■ **Task directions**
Every line of the listing below must be printed again exactly, apart from its pictures.

■ **Available data**
:::::

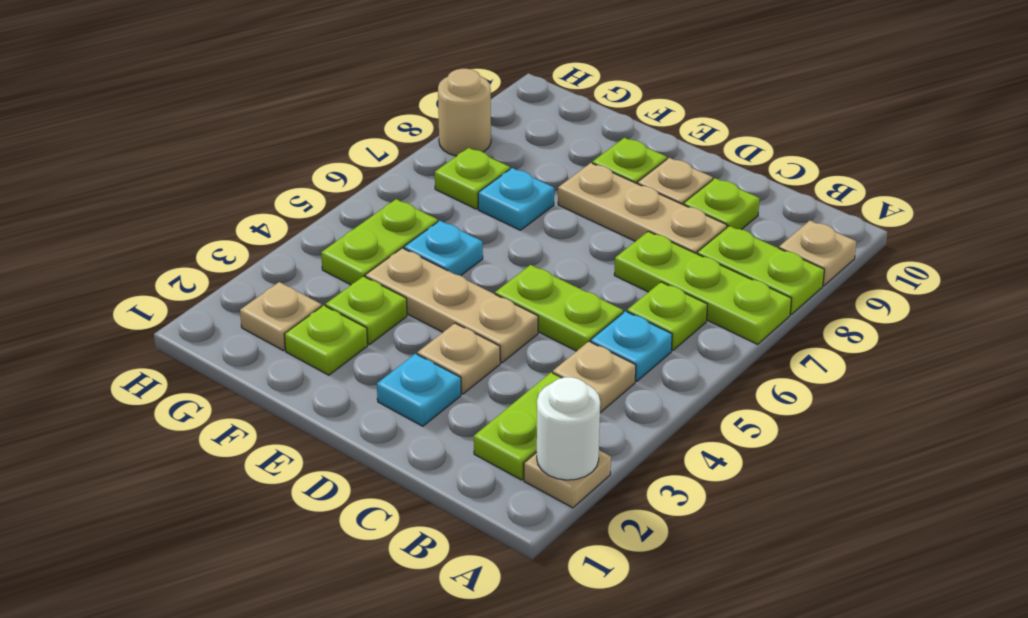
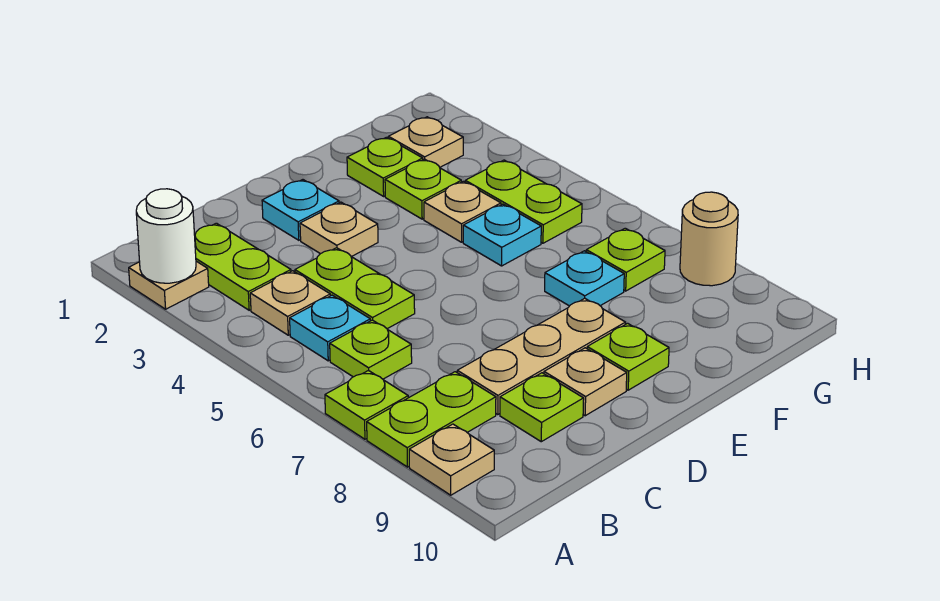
lime plate A7:C7 level 1 -> lime plate A7 level 1
lime plate C5:D5 level 1 -> lime plate C4:C5 level 1
tan plate D4:F4 level 1 -> tan plate F4 level 1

:::::

■ **Solution for this exercise**
lime plate A7:C7 level 1 -> lime plate A7 level 1
lime plate C5:D5 level 1 -> lime plate C4:C5 level 1
tan plate D4:F4 level 1 -> tan plate F4 level 1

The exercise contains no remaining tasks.